[[ DATA FOR ANALYSIS open ]]

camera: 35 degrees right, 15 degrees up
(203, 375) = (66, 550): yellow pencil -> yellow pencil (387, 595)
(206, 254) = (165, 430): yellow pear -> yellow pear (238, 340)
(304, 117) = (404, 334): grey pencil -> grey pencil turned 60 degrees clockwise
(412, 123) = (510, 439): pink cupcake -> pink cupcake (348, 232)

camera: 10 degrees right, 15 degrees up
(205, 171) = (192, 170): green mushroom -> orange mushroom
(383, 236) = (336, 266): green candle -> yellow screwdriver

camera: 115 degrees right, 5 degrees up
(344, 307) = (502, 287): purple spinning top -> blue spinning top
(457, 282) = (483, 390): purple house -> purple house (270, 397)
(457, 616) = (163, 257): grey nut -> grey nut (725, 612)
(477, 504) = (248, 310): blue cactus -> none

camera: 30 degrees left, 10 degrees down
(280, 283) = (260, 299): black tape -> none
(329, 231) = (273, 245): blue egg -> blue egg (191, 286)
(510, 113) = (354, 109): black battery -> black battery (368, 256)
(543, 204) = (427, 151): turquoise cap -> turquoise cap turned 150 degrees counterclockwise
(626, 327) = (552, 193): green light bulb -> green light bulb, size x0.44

[[ DATA FOR ANALYSIS closed ]]

*WHAT YOU ARE ASKED TO DO*
Your task is to reproduce all the records above exactly as they appear.

*ANSWER BELOW*
camera: 35 degrees right, 15 degrees up
(203, 375) = (66, 550): yellow pencil -> yellow pencil (387, 595)
(206, 254) = (165, 430): yellow pear -> yellow pear (238, 340)
(304, 117) = (404, 334): grey pencil -> grey pencil turned 60 degrees clockwise
(412, 123) = (510, 439): pink cupcake -> pink cupcake (348, 232)

camera: 10 degrees right, 15 degrees up
(205, 171) = (192, 170): green mushroom -> orange mushroom
(383, 236) = (336, 266): green candle -> yellow screwdriver

camera: 115 degrees right, 5 degrees up
(344, 307) = (502, 287): purple spinning top -> blue spinning top
(457, 282) = (483, 390): purple house -> purple house (270, 397)
(457, 616) = (163, 257): grey nut -> grey nut (725, 612)
(477, 504) = (248, 310): blue cactus -> none

camera: 30 degrees left, 10 degrees down
(280, 283) = (260, 299): black tape -> none
(329, 231) = (273, 245): blue egg -> blue egg (191, 286)
(510, 113) = (354, 109): black battery -> black battery (368, 256)
(543, 204) = (427, 151): turquoise cap -> turquoise cap turned 150 degrees counterclockwise
(626, 327) = (552, 193): green light bulb -> green light bulb, size x0.44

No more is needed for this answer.